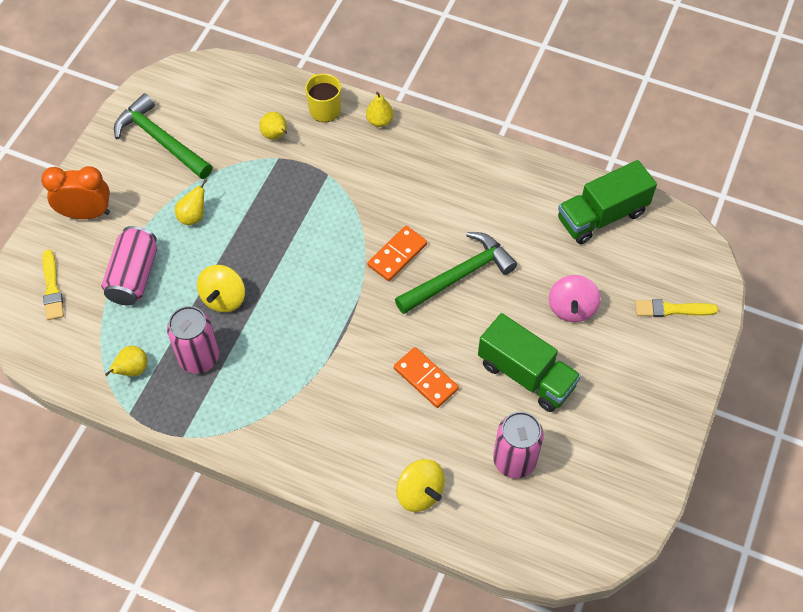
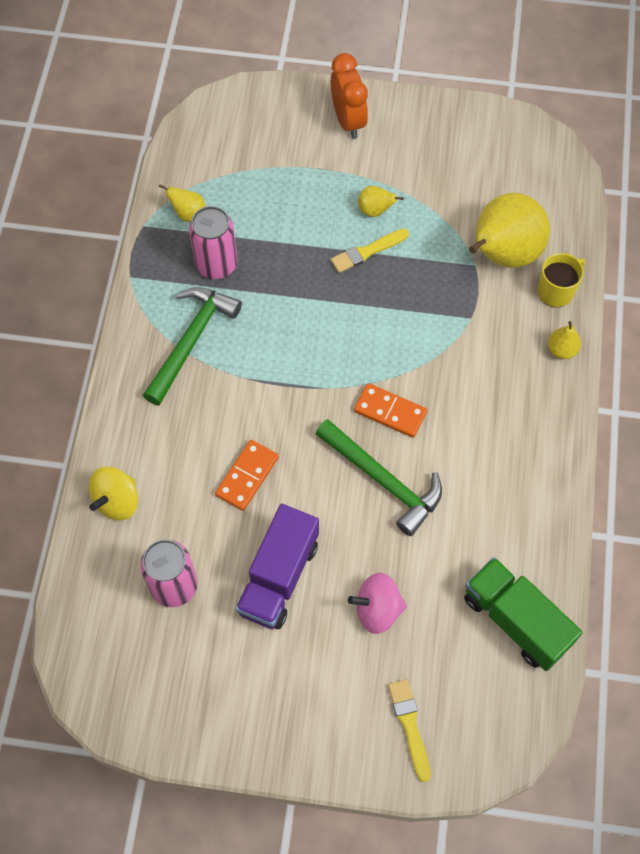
camera: 75 degrees right, 5 degrees up
(52, 288) = (257, 122): yellow brush -> yellow brush (367, 251)
(134, 276) = (290, 182): pink can -> none
(161, 140) = (457, 154): green hammer -> green hammer (191, 341)
(224, 298) = (288, 266): yellow spinning top -> none
(276, 136) = (502, 255): yellow pear -> yellow pear, size x2.33
(526, 375) = (278, 577): green truck -> purple truck

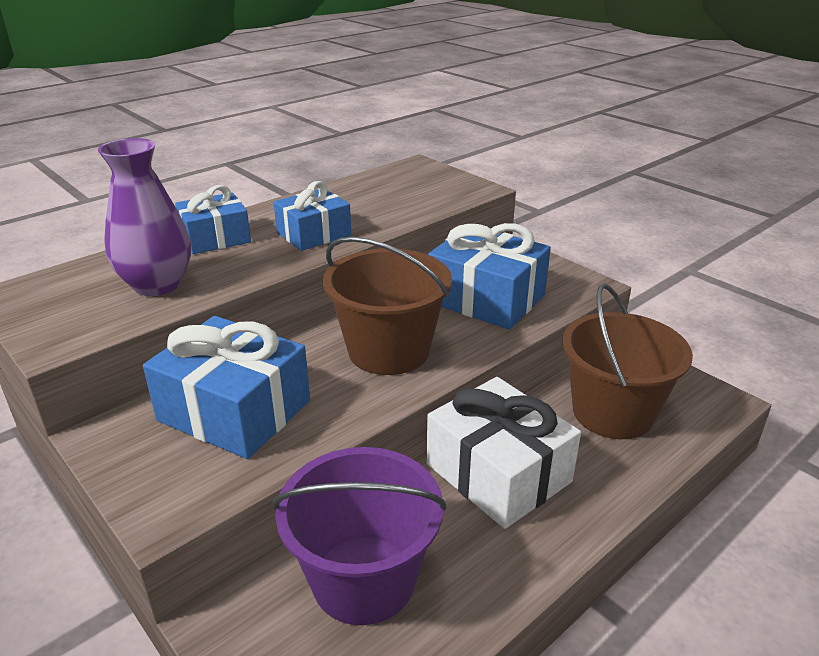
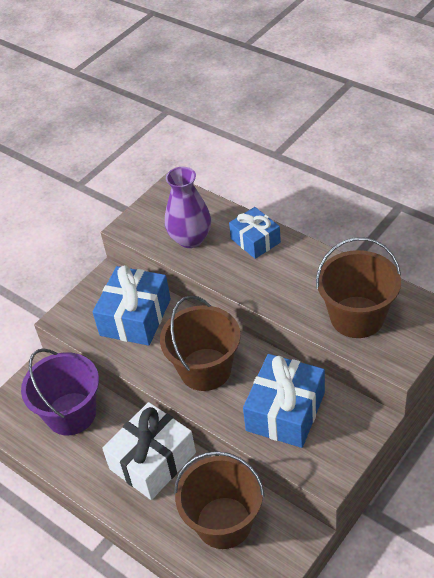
camera: 85 degrees right, 15 degrees up
(314, 234) = (276, 286): blue gift -> none
(400, 198) = (357, 317): none -> brown bucket

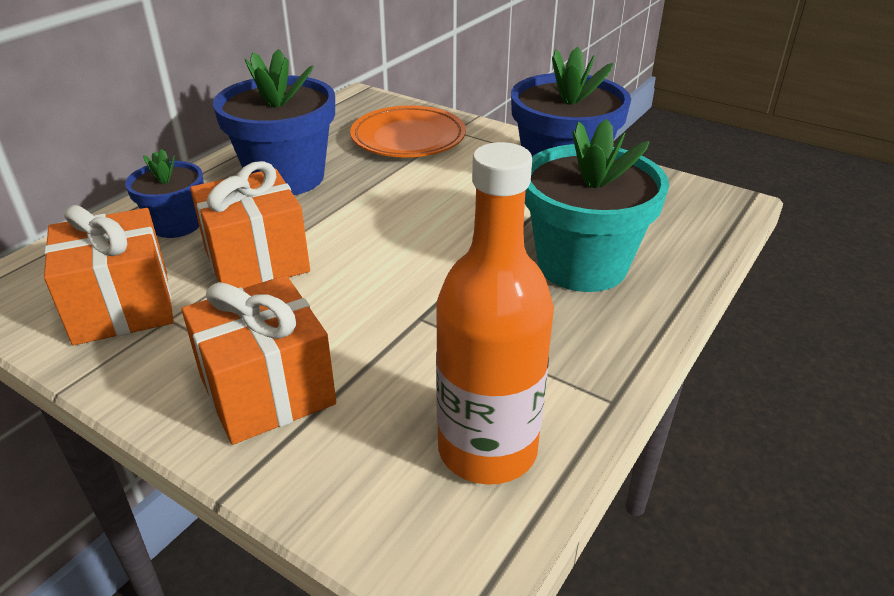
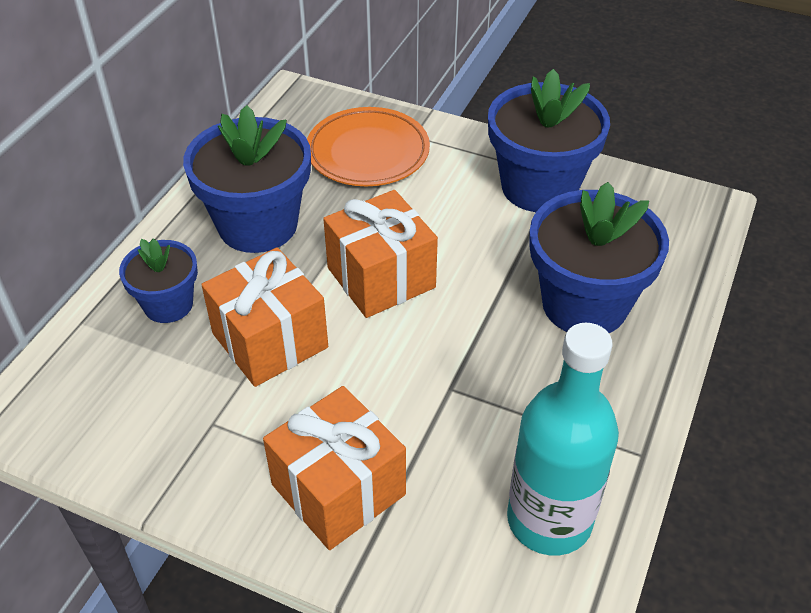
camera: 10 degrees left, 10 degrees up
(122, 307) = (160, 415): orange gift -> orange gift (381, 277)
(487, 449) = (549, 519): orange bottle -> turquoise bottle
(582, 265) = (584, 304): turquoise flower pot -> blue flower pot

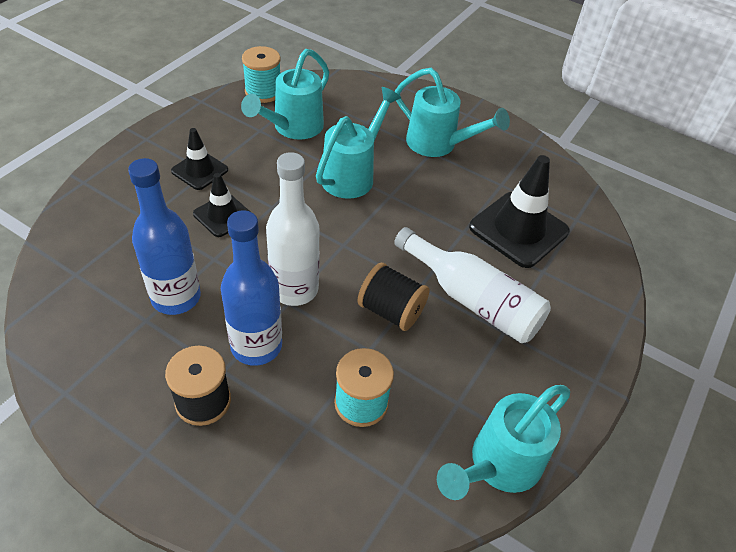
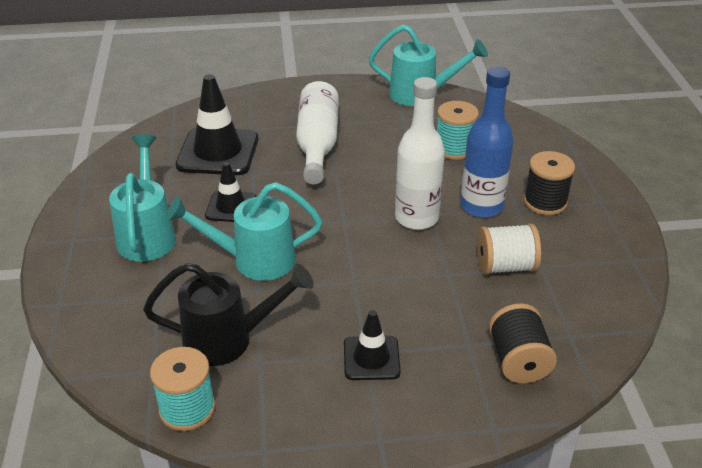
camera: 125 degrees left, 10 degrees down
(176, 297) = (505, 266): blue bottle -> white spool
(223, 215) = (402, 301): black traffic cone -> black traffic cone (231, 207)
(293, 128) = (228, 340): turquoise watering can -> black watering can
(391, 311) = (374, 169): black spool -> black spool (518, 361)

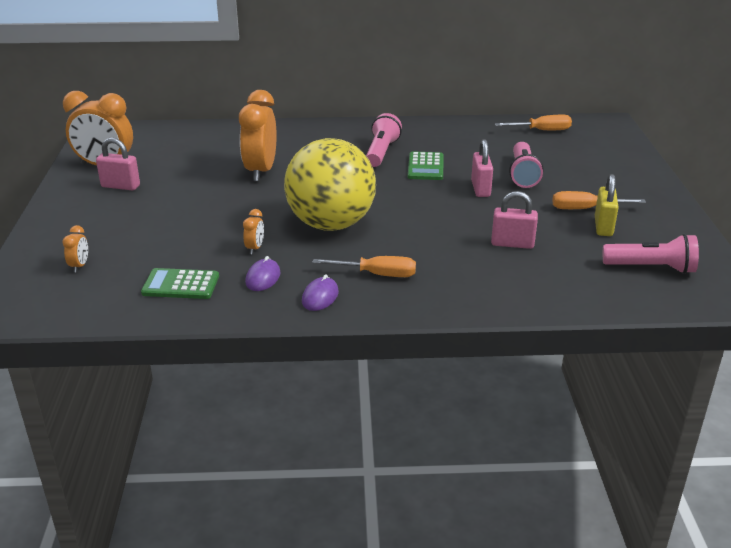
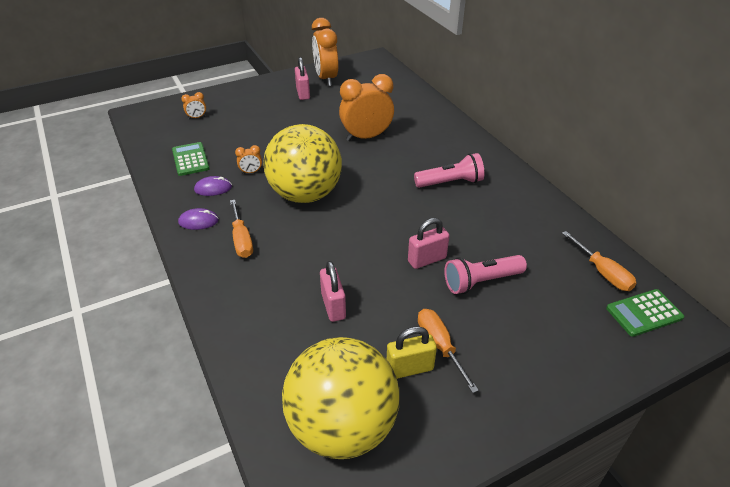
camera: 65 degrees right, 10 degrees up
(425, 167) = (444, 215): green calculator -> green calculator (644, 313)
(651, 268) = (342, 426): pink flashlight -> yellow ball

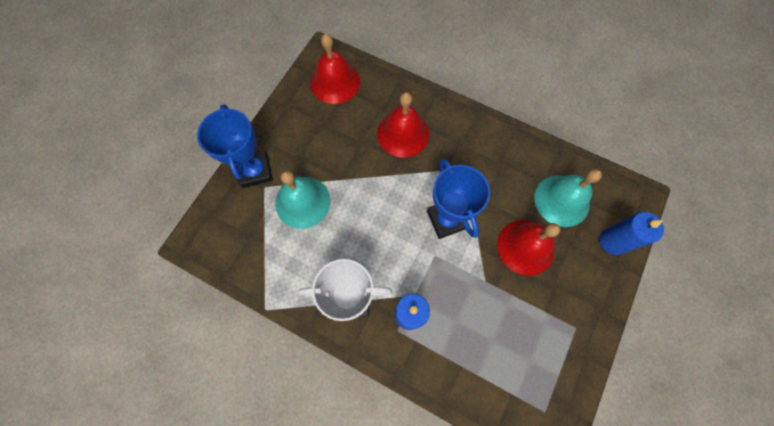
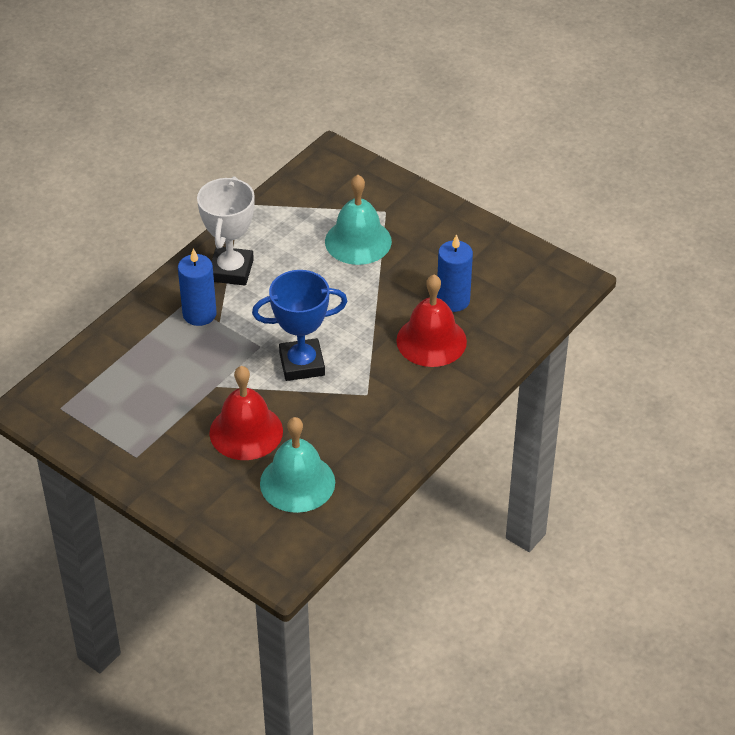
camera: 100 degrees right, 25 degrees down
(255, 171) = (408, 205): blue trophy -> none
(335, 82) = (524, 285): red bell -> none
(612, 241) = (227, 521): blue candle -> blue candle (453, 300)

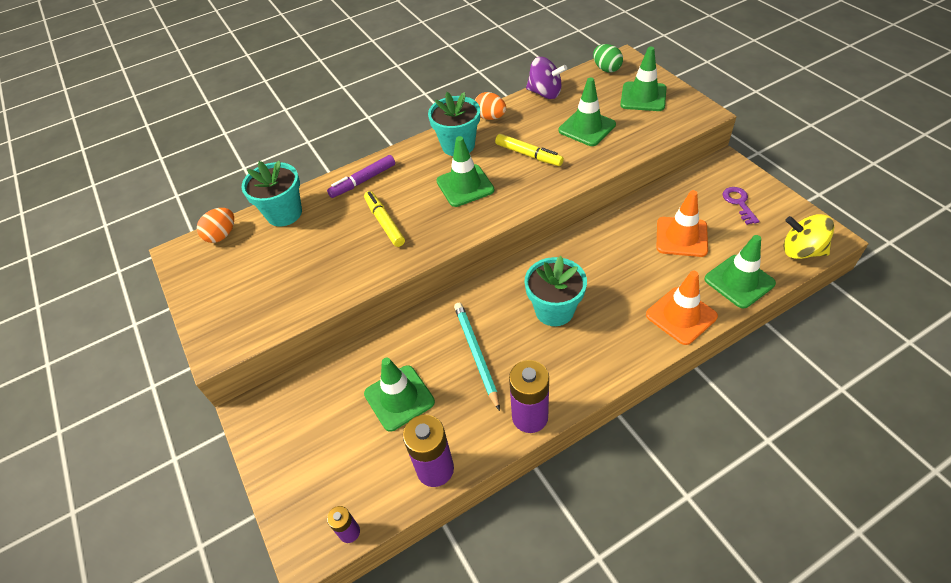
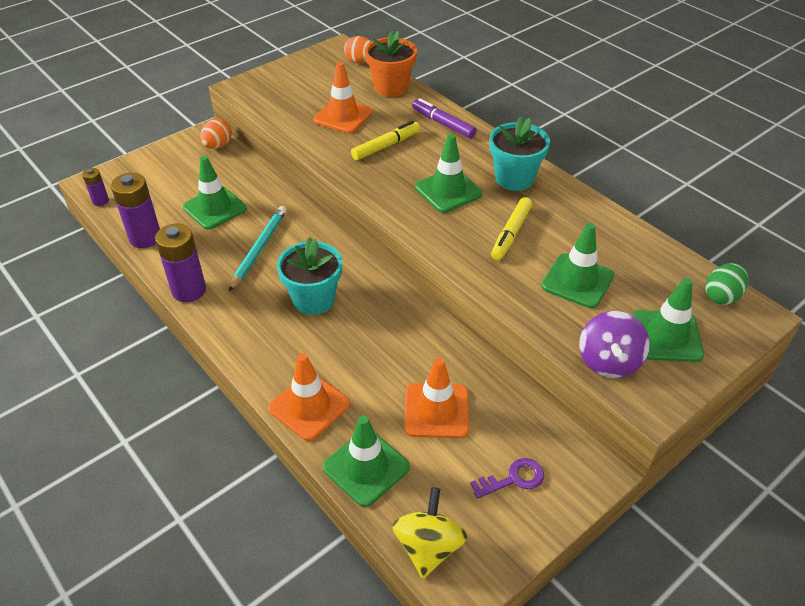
camera: 75 degrees right, 5 degrees down
(284, 213) = (391, 87): turquoise flower pot -> orange flower pot
(320, 253) = (343, 116): none -> orange traffic cone
(476, 354) = (259, 249): turquoise pencil -> turquoise pencil turned 45 degrees counterclockwise
(490, 117) = (573, 197): orange egg -> orange egg (218, 146)
(545, 93) = (639, 239): purple spinning top -> purple spinning top (608, 361)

++++++++++++++++++++

Return the full listing above verbatim, please, but without its images.

Task output -
camera: 75 degrees right, 5 degrees up
(52, 288) = (257, 122): yellow brush -> yellow brush (367, 251)
(134, 276) = (290, 182): pink can -> none
(161, 140) = (457, 154): green hammer -> green hammer (191, 341)
(224, 298) = (288, 266): yellow spinning top -> none
(276, 136) = (502, 255): yellow pear -> yellow pear, size x2.33
(526, 375) = (278, 577): green truck -> purple truck

camera: 85 degrees right, 15 degrees up
(314, 234) = (276, 286): blue gift -> none
(400, 198) = (357, 317): none -> brown bucket

camera: 10 degrees left, 10 degrees up
(122, 307) = (160, 415): orange gift -> orange gift (381, 277)
(487, 449) = (549, 519): orange bottle -> turquoise bottle
(582, 265) = (584, 304): turquoise flower pot -> blue flower pot

camera: 125 degrees left, 10 degrees down
(176, 297) = (505, 266): blue bottle -> white spool
(223, 215) = (402, 301): black traffic cone -> black traffic cone (231, 207)
(293, 128) = (228, 340): turquoise watering can -> black watering can
(391, 311) = (374, 169): black spool -> black spool (518, 361)

camera: 65 degrees right, 10 degrees up
(425, 167) = (444, 215): green calculator -> green calculator (644, 313)
(651, 268) = (342, 426): pink flashlight -> yellow ball

camera: 100 degrees right, 25 degrees down
(255, 171) = (408, 205): blue trophy -> none
(335, 82) = (524, 285): red bell -> none
(612, 241) = (227, 521): blue candle -> blue candle (453, 300)

camera: 75 degrees right, 5 degrees down
(284, 213) = (391, 87): turquoise flower pot -> orange flower pot
(320, 253) = (343, 116): none -> orange traffic cone
(476, 354) = (259, 249): turquoise pencil -> turquoise pencil turned 45 degrees counterclockwise
(490, 117) = (573, 197): orange egg -> orange egg (218, 146)
(545, 93) = (639, 239): purple spinning top -> purple spinning top (608, 361)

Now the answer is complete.